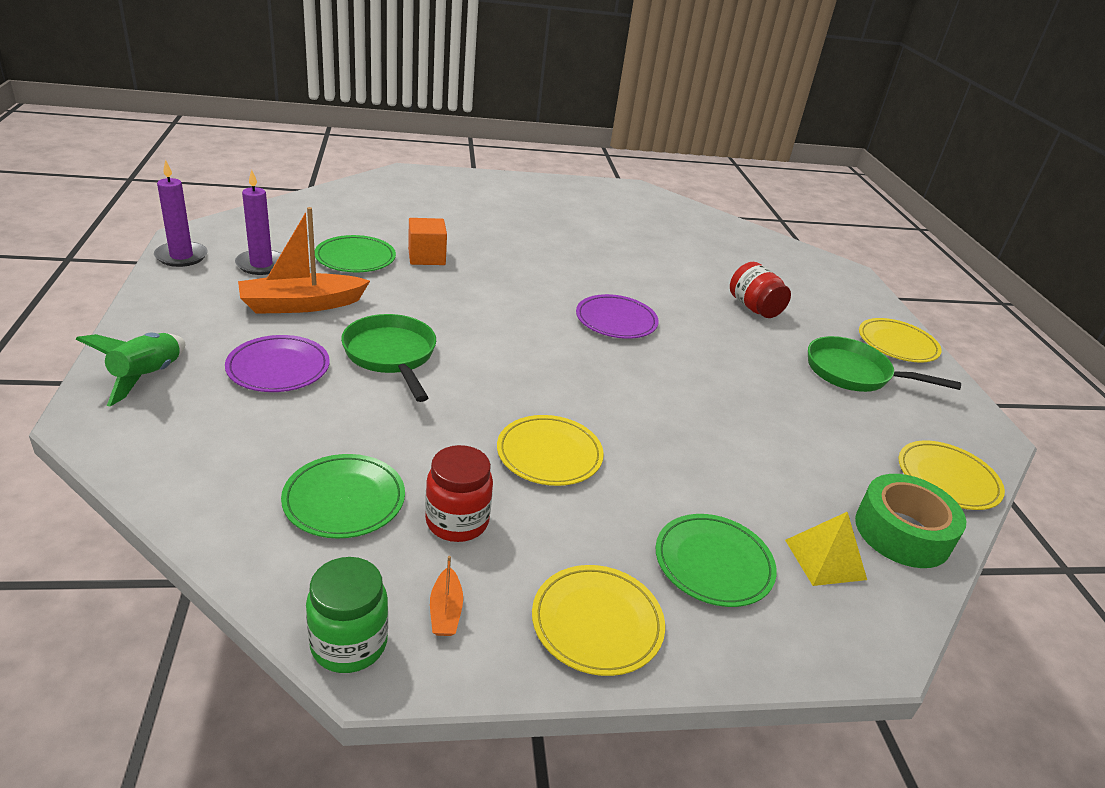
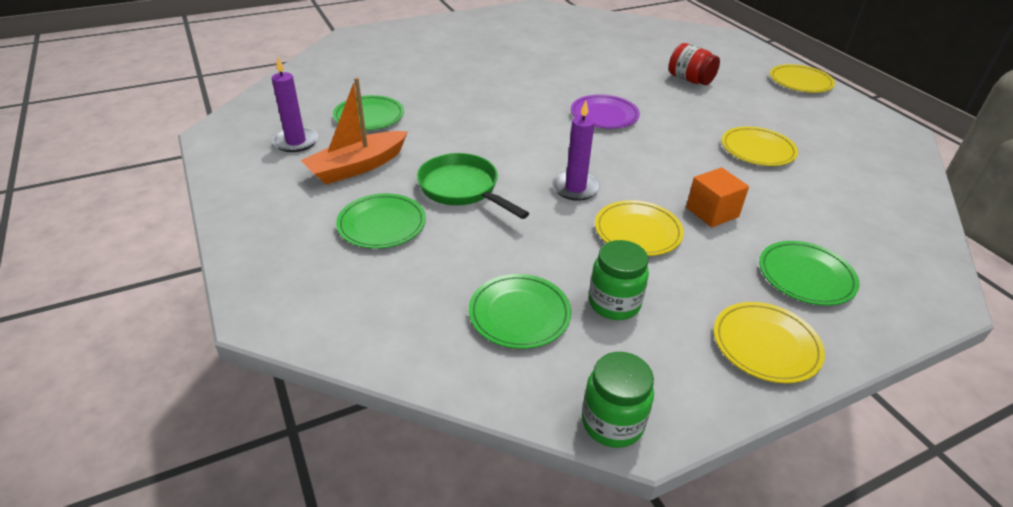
camera: 15 degrees left, 5 degrees up
(147, 377) = (279, 264): green rocket -> none
(181, 256) = (221, 152): purple candle -> purple candle (575, 188)
(278, 368) = (382, 224): purple plate -> green plate
(426, 257) = (425, 101): orange cube -> orange cube (712, 212)
(445, 611) = (659, 373): orange boat -> none
(457, 522) = (614, 303): red jar -> green jar
(825, 559) = (870, 250): yellow pyramid -> none
(853, 373) = (789, 111): green pan -> none
(902, 532) = (901, 215): green tape -> none
(947, 479) = (900, 169): yellow plate -> yellow plate (757, 150)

- - -

* _What you need to do_
Output only the lines from the one containing "(457, 522) = (614, 303): red jar -> green jar" through the end of the material, please, exactly as they appear.

* _Solution to this task_
(457, 522) = (614, 303): red jar -> green jar
(825, 559) = (870, 250): yellow pyramid -> none
(853, 373) = (789, 111): green pan -> none
(902, 532) = (901, 215): green tape -> none
(947, 479) = (900, 169): yellow plate -> yellow plate (757, 150)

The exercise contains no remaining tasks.